PROBLEM REQUIREMENTS: Return, word for word, only the lines from the one containing "C5: 33uF (GND, VS) -> none" through the last line of the entries.

### SUPPLIED RECORDS ###

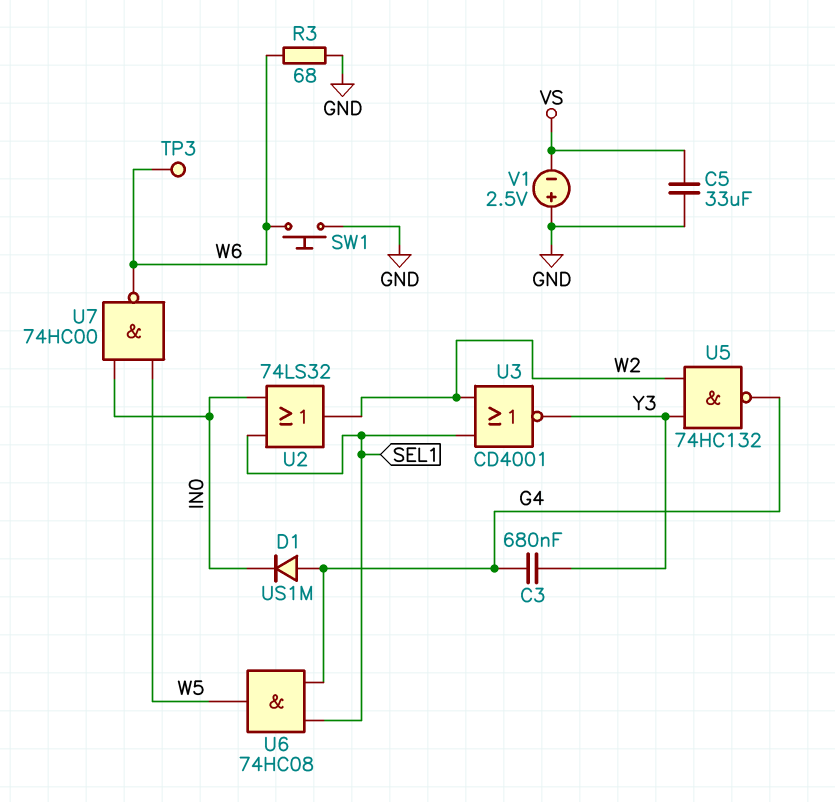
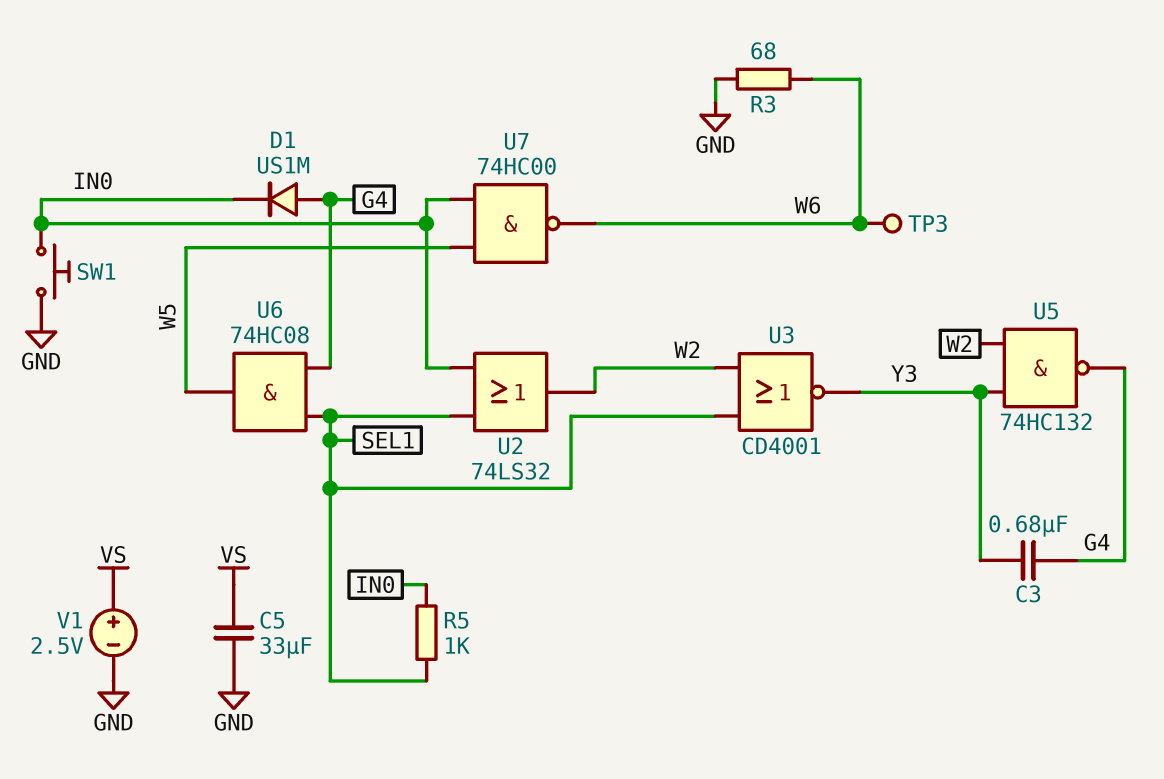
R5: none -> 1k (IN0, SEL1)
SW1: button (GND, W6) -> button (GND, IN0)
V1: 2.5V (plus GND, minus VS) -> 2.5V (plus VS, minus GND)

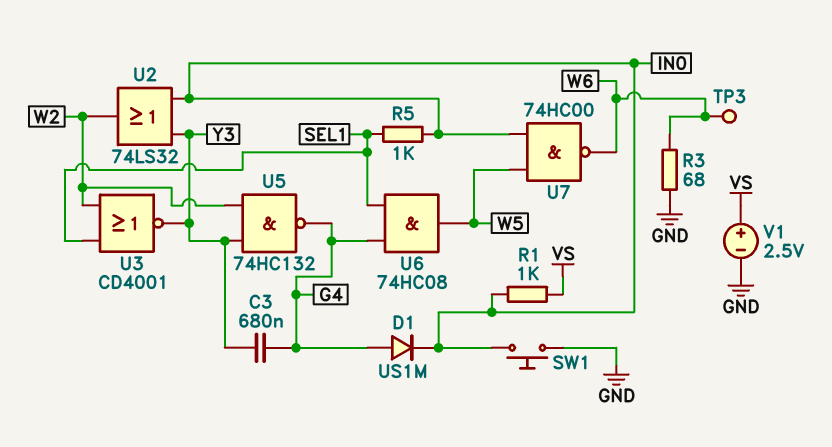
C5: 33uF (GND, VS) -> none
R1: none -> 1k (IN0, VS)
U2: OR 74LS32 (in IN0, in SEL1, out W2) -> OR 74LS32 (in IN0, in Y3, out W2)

###

TASK RESPONSE:
C5: 33uF (GND, VS) -> none
R1: none -> 1k (IN0, VS)
U2: OR 74LS32 (in IN0, in SEL1, out W2) -> OR 74LS32 (in IN0, in Y3, out W2)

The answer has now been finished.